● Task instructions: Write out everything from the first line of the material down to the line containing "black cross at", with both of those lines included, reproducing each line without any change.

● Source data:
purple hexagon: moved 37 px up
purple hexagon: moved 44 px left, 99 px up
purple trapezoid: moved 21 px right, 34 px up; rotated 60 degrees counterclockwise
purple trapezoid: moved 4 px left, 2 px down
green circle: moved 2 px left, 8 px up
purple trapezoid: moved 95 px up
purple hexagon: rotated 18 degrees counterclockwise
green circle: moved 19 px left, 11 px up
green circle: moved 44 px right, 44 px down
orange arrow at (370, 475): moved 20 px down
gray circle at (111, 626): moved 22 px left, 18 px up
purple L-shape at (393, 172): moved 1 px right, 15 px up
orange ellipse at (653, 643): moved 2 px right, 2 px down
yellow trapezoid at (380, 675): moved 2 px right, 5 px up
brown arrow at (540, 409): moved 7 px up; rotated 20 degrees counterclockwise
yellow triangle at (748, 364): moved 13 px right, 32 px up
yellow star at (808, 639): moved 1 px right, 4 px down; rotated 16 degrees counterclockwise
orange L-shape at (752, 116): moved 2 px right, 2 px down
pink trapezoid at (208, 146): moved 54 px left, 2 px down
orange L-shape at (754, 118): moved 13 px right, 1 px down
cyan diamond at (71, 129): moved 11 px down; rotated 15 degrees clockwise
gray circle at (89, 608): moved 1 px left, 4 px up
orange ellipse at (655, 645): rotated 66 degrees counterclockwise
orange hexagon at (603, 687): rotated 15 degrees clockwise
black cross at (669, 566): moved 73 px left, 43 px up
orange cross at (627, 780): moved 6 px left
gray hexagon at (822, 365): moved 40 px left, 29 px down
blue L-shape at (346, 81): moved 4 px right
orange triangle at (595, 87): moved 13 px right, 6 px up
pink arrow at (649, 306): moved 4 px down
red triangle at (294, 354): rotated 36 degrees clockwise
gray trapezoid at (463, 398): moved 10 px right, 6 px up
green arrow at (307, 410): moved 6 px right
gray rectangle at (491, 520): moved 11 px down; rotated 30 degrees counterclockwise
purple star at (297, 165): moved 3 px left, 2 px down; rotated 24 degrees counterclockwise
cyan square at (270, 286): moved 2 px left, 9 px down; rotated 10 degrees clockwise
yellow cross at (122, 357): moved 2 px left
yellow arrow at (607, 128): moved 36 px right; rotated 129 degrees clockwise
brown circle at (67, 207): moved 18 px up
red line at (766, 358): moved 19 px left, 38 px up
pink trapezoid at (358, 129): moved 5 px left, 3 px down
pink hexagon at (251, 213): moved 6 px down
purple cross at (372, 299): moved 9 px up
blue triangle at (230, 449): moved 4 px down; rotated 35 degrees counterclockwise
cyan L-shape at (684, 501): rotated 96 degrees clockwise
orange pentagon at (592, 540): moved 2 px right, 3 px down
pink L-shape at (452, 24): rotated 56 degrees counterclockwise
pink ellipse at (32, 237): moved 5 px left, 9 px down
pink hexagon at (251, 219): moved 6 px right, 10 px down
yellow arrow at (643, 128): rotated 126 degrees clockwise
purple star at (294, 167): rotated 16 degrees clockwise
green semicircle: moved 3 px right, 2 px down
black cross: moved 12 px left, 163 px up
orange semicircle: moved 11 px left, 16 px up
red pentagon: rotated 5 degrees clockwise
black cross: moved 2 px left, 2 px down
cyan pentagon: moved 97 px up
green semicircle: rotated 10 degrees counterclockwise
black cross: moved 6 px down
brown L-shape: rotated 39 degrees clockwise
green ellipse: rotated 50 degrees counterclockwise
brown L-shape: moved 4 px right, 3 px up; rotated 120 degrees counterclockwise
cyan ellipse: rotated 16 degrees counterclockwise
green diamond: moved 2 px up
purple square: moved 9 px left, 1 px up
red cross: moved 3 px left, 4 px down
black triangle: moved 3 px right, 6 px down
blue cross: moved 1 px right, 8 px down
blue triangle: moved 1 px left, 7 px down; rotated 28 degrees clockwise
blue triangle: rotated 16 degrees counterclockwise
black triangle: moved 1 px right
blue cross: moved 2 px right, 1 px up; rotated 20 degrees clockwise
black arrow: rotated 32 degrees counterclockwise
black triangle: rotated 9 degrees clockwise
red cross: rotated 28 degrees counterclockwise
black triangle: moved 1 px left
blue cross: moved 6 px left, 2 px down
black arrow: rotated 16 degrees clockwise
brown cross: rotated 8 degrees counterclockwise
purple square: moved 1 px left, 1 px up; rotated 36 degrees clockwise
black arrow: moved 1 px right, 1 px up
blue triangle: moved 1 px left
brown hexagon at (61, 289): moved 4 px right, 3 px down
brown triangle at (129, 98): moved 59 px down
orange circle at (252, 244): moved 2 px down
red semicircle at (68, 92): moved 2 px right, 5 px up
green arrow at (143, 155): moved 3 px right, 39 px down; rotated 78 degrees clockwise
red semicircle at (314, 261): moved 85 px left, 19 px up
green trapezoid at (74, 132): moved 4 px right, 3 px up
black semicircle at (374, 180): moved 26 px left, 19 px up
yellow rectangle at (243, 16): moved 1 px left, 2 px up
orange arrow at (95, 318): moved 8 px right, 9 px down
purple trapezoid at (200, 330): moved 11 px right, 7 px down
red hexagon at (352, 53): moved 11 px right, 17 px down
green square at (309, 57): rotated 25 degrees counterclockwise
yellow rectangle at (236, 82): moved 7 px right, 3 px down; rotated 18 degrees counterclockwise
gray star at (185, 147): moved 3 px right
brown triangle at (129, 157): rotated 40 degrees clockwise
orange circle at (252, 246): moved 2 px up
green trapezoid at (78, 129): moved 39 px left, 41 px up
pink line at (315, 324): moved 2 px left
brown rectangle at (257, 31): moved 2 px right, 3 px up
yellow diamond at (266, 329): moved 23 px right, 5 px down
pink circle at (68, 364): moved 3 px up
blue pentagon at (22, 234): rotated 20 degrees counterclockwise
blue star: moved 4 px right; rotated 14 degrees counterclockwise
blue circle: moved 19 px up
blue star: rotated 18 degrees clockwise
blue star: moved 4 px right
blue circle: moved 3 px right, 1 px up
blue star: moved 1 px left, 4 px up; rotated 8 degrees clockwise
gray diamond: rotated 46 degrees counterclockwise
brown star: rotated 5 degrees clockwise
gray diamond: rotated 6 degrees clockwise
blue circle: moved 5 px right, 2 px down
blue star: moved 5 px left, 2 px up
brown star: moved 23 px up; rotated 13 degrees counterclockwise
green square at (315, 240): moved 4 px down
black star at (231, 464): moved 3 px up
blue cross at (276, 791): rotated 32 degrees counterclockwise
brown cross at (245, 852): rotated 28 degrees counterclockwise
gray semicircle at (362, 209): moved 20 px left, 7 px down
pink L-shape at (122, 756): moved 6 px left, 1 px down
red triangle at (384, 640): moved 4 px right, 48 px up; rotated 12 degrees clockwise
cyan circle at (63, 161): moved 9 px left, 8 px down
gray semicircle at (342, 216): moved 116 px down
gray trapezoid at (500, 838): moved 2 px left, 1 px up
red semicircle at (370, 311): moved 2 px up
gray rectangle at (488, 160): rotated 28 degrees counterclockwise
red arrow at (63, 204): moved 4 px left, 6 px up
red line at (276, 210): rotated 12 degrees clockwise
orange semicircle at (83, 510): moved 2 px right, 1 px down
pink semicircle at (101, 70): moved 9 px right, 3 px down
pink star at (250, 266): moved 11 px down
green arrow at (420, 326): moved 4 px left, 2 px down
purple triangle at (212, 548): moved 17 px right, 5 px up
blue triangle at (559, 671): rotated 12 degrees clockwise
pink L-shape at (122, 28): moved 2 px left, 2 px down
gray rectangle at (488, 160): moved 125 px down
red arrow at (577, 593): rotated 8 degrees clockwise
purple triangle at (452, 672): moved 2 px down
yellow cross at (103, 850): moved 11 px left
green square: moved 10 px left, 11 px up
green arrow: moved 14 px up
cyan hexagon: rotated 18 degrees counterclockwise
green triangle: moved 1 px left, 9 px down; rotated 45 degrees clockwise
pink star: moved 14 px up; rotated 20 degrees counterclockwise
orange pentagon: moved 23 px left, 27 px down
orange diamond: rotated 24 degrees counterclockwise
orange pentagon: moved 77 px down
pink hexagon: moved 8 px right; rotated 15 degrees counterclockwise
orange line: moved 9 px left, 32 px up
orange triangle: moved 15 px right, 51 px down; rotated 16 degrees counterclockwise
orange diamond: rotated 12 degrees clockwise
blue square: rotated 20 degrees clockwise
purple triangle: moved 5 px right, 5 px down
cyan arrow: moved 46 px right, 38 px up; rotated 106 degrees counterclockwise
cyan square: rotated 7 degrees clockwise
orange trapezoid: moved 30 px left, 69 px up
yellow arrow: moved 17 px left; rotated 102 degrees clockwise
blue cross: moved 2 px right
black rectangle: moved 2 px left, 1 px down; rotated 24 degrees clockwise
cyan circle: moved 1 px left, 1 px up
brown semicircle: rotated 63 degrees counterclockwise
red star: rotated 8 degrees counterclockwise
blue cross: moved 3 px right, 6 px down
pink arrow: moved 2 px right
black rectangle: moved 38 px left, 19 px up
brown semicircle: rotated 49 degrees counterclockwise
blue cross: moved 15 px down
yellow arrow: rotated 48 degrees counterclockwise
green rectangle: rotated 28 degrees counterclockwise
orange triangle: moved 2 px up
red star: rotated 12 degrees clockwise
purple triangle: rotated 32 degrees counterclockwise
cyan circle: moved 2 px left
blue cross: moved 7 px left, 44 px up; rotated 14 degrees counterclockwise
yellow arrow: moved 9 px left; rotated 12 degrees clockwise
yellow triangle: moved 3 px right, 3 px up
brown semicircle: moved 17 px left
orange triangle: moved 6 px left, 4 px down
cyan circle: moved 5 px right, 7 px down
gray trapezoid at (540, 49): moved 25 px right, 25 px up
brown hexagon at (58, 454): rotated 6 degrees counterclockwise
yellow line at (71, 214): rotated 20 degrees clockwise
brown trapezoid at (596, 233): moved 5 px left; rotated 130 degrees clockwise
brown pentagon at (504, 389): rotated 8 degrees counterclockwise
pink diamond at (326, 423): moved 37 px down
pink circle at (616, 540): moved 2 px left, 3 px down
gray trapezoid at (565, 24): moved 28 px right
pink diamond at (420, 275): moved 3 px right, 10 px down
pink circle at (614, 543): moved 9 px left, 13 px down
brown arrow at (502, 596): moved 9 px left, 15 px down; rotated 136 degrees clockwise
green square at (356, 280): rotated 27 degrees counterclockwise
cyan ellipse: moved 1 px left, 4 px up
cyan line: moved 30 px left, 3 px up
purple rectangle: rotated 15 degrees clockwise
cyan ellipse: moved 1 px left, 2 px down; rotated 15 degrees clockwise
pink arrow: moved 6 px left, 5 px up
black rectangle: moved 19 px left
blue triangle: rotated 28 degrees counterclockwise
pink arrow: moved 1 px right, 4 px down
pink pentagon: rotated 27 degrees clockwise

● Final result:
purple hexagon: moved 37 px up
purple hexagon: moved 44 px left, 99 px up
purple trapezoid: moved 21 px right, 34 px up; rotated 60 degrees counterclockwise
purple trapezoid: moved 4 px left, 2 px down
green circle: moved 2 px left, 8 px up
purple trapezoid: moved 95 px up
purple hexagon: rotated 18 degrees counterclockwise
green circle: moved 19 px left, 11 px up
green circle: moved 44 px right, 44 px down
orange arrow at (370, 475): moved 20 px down
gray circle at (111, 626): moved 22 px left, 18 px up
purple L-shape at (393, 172): moved 1 px right, 15 px up
orange ellipse at (653, 643): moved 2 px right, 2 px down
yellow trapezoid at (380, 675): moved 2 px right, 5 px up
brown arrow at (540, 409): moved 7 px up; rotated 20 degrees counterclockwise
yellow triangle at (748, 364): moved 13 px right, 32 px up
yellow star at (808, 639): moved 1 px right, 4 px down; rotated 16 degrees counterclockwise
orange L-shape at (752, 116): moved 2 px right, 2 px down
pink trapezoid at (208, 146): moved 54 px left, 2 px down
orange L-shape at (754, 118): moved 13 px right, 1 px down
cyan diamond at (71, 129): moved 11 px down; rotated 15 degrees clockwise
gray circle at (89, 608): moved 1 px left, 4 px up
orange ellipse at (655, 645): rotated 66 degrees counterclockwise
orange hexagon at (603, 687): rotated 15 degrees clockwise
black cross at (669, 566): moved 73 px left, 43 px up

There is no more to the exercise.